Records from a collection
[Start of section]
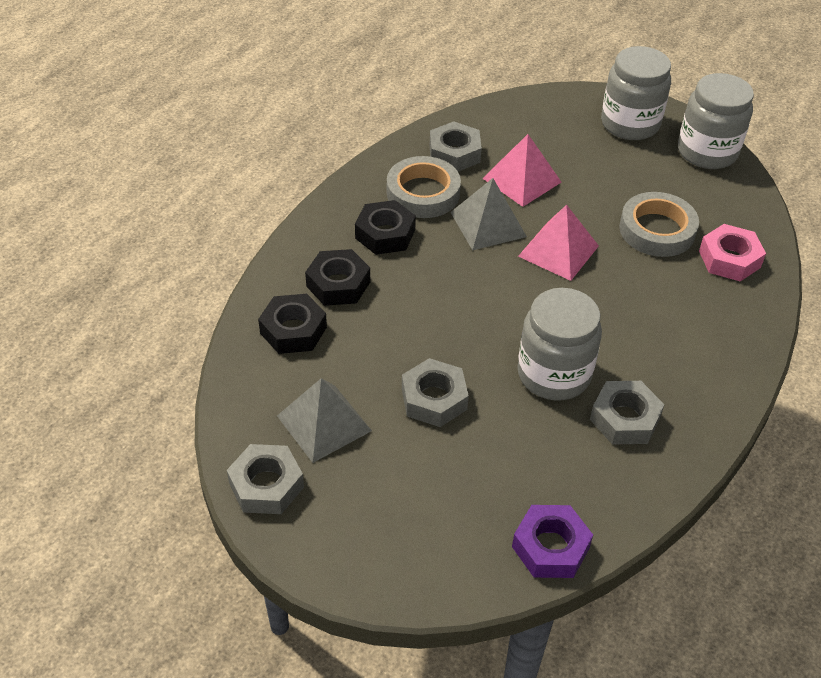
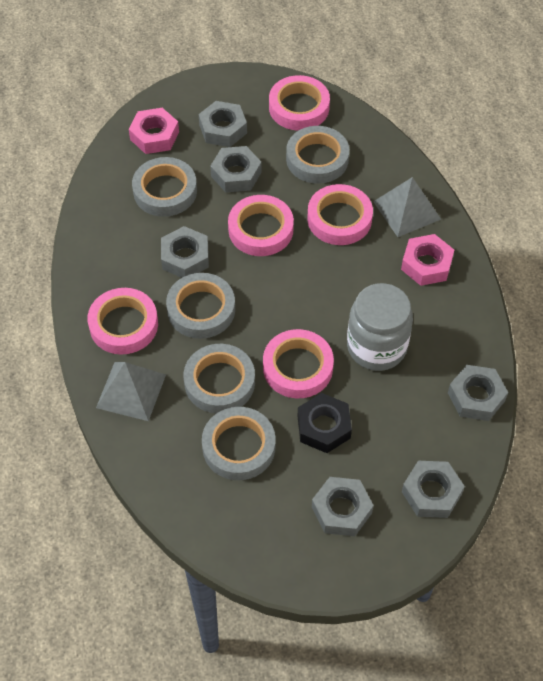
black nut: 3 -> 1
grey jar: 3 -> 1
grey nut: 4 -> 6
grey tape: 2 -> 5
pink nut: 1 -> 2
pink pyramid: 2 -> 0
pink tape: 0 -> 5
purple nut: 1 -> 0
[End of section]
__What is expected__. Above are the entries; copy out every line among them that contains the word "pink".

__Solved exercise__.
pink nut: 1 -> 2
pink pyramid: 2 -> 0
pink tape: 0 -> 5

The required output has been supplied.